Top of Records for the exercise
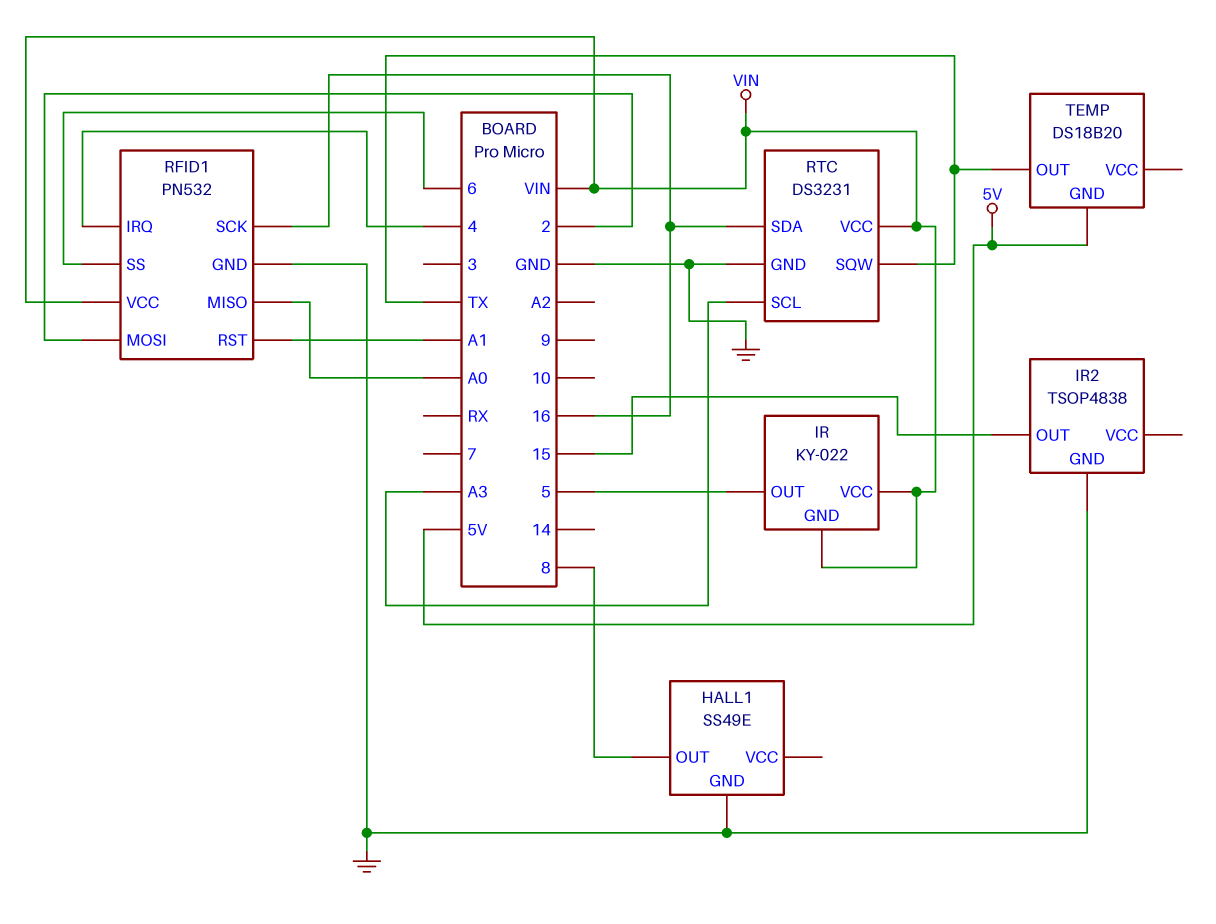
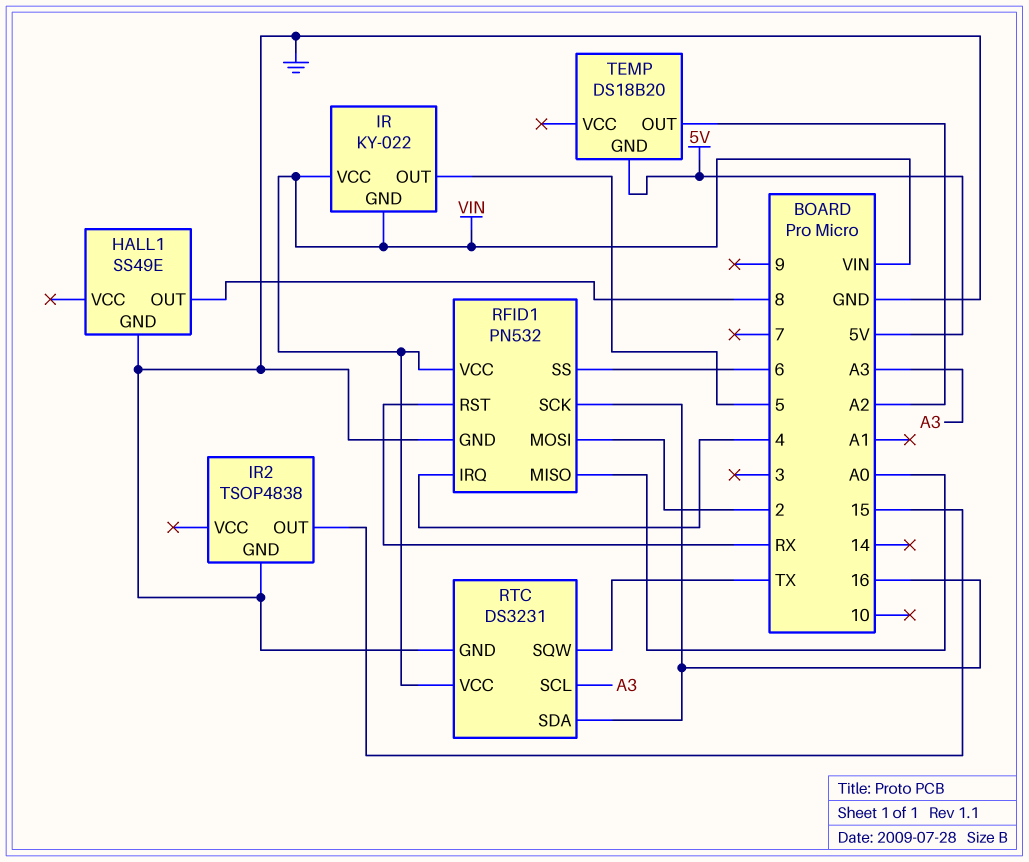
RFID1 pin RST: A1 -> RX
TEMP pin OUT: TX -> A2

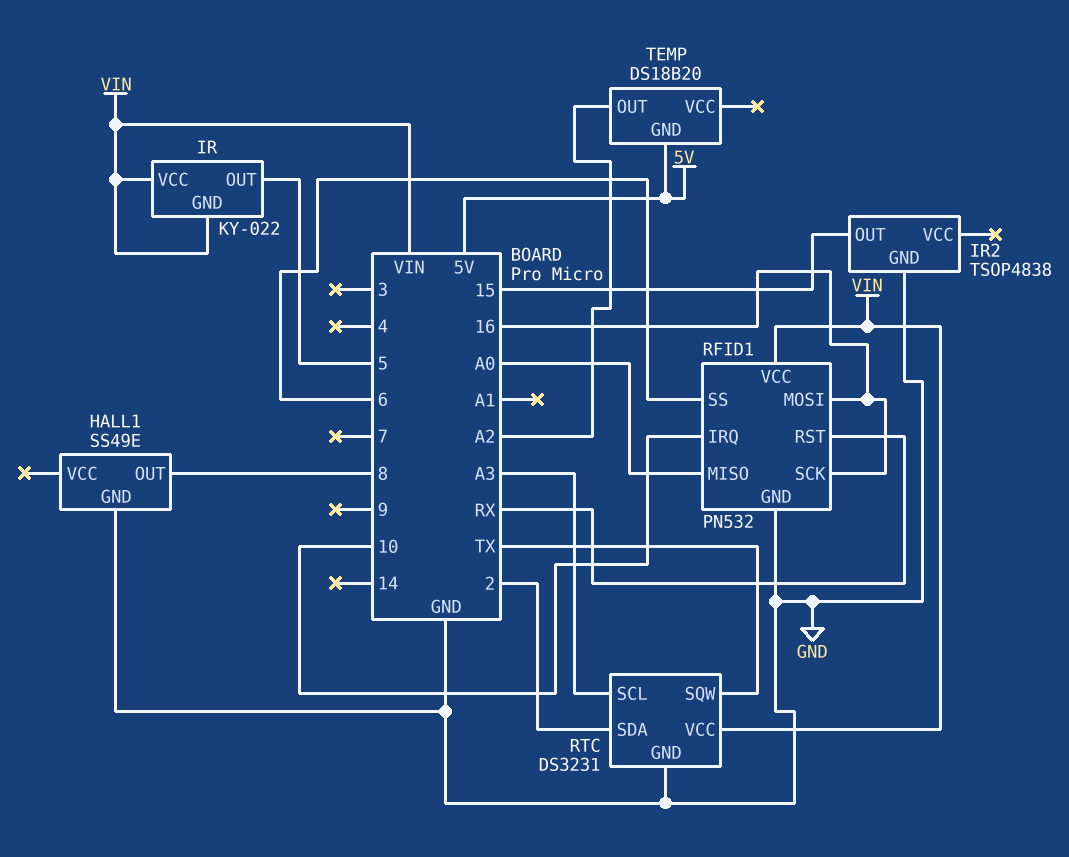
RFID1 pin IRQ: 4 -> 10
RFID1 pin MOSI: 2 -> 16
RTC pin SDA: 16 -> 2

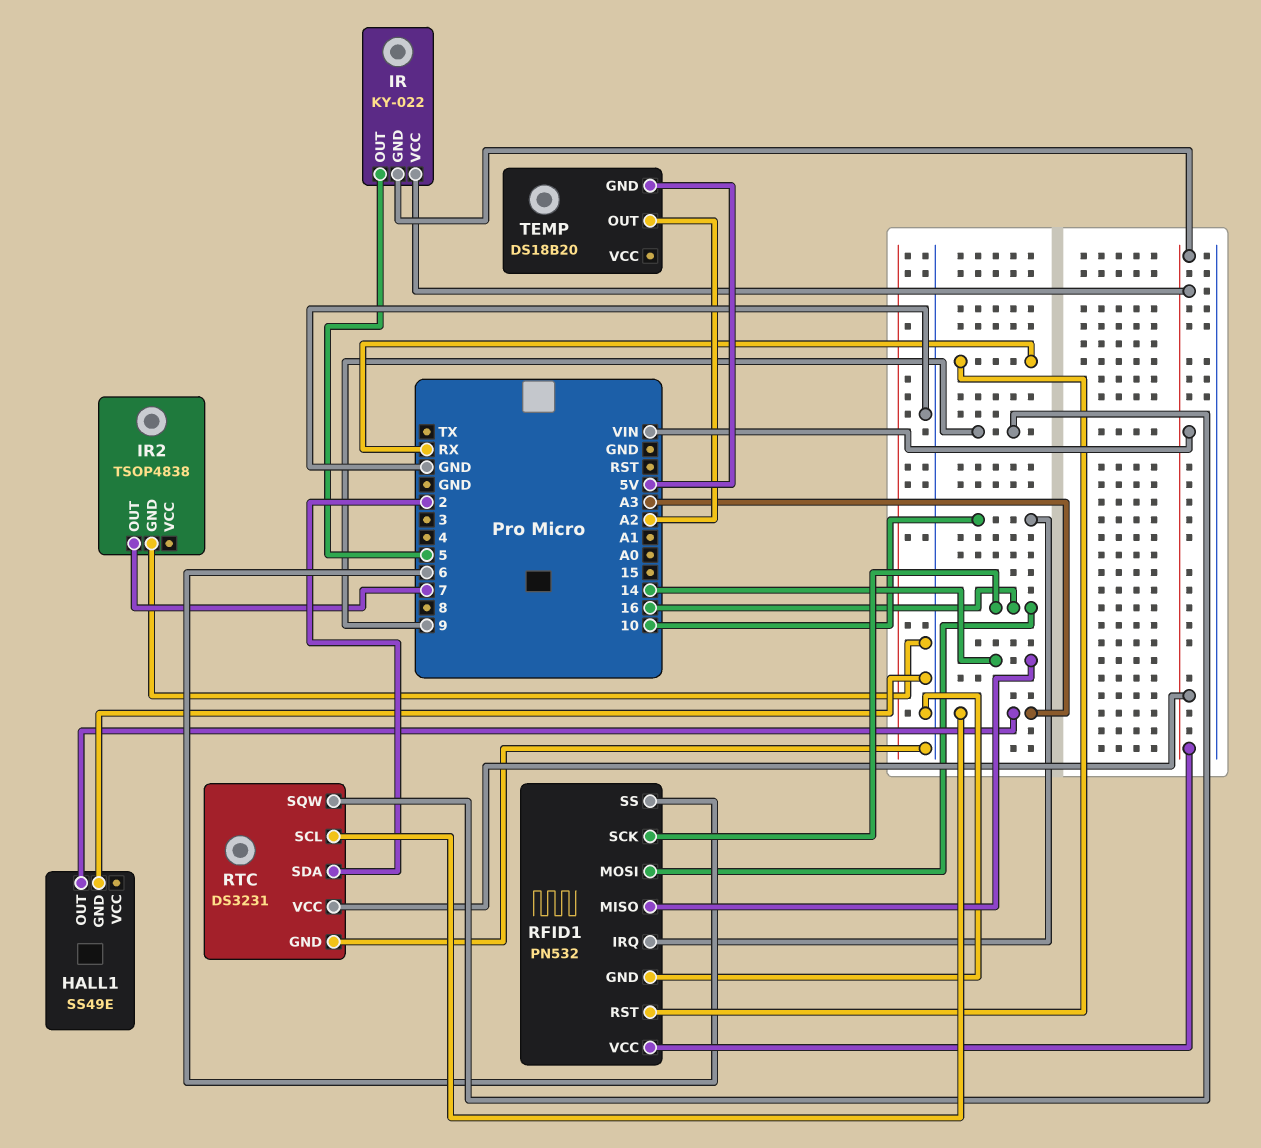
HALL1 pin OUT: 8 -> A3
IR2 pin OUT: 15 -> 7
RFID1 pin MISO: A0 -> 14
RTC pin SQW: TX -> 9

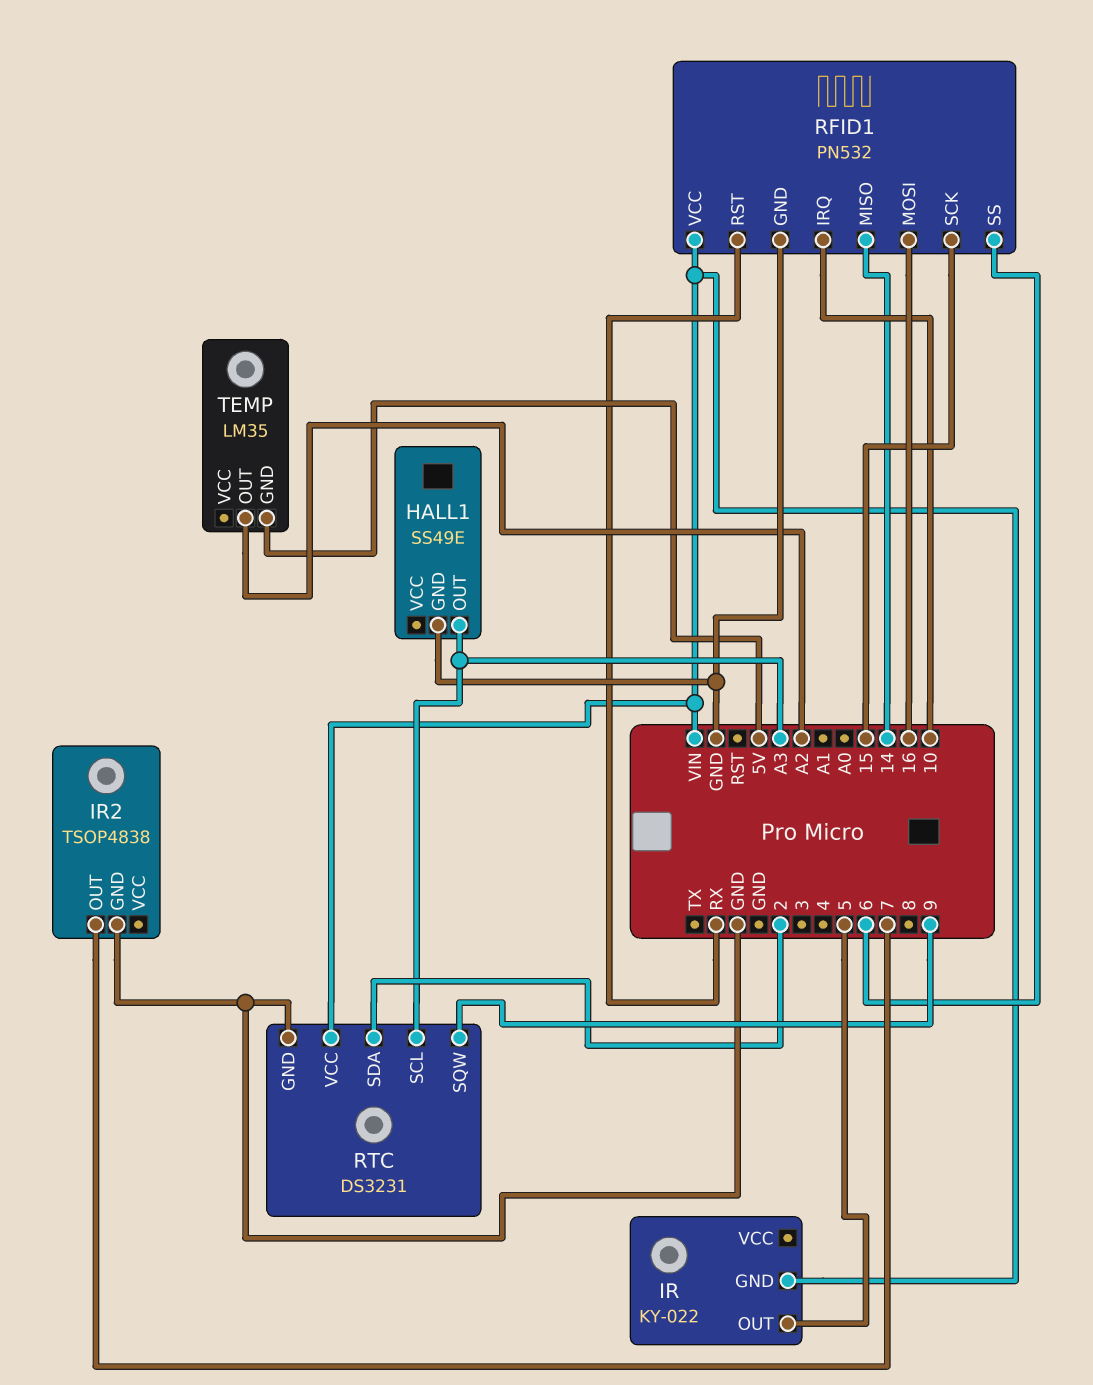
IR pin VCC: VIN -> none
RFID1 pin SCK: 16 -> 15
TEMP: DS18B20 -> LM35

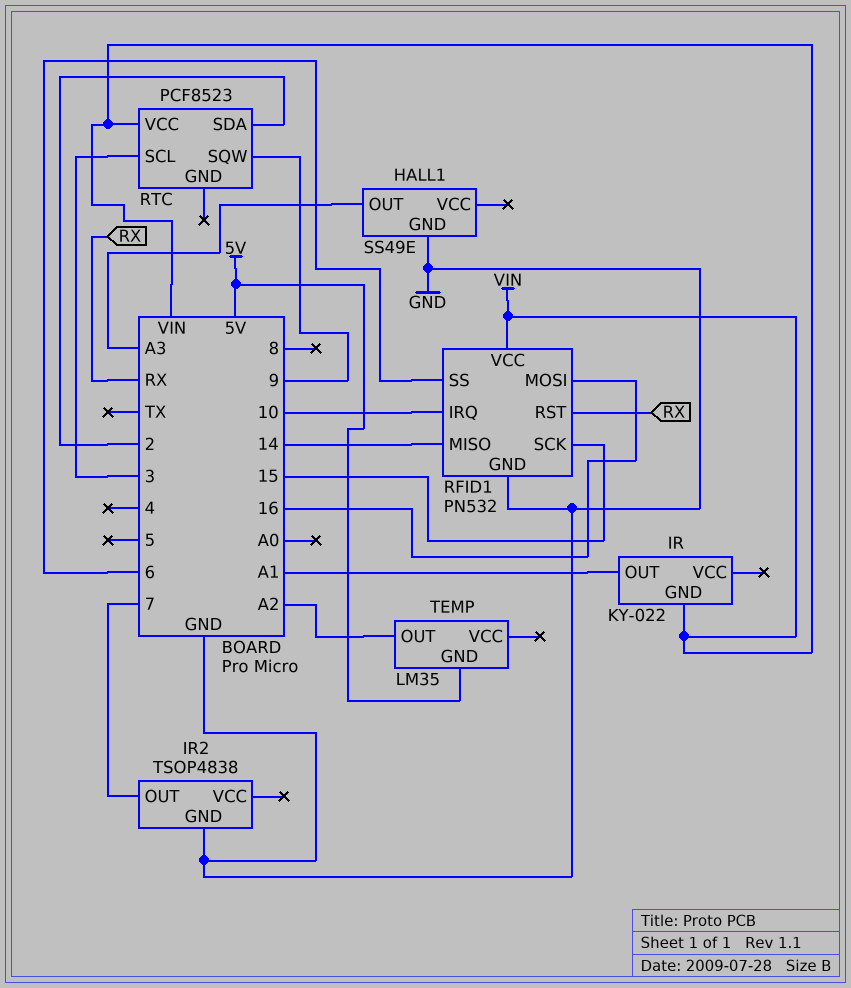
IR pin OUT: 5 -> A1
RTC: DS3231 -> PCF8523
RTC pin GND: GND -> none
RTC pin SCL: A3 -> 3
Bottom of Records for the exercise
(Task instructions)
The line containing "RFID1 pin SCK: 16 -> 15" and every line after it, through the end of the material above, are to be printed exactly; no pictures belong in the output.

(Written solution)
RFID1 pin SCK: 16 -> 15
TEMP: DS18B20 -> LM35

IR pin OUT: 5 -> A1
RTC: DS3231 -> PCF8523
RTC pin GND: GND -> none
RTC pin SCL: A3 -> 3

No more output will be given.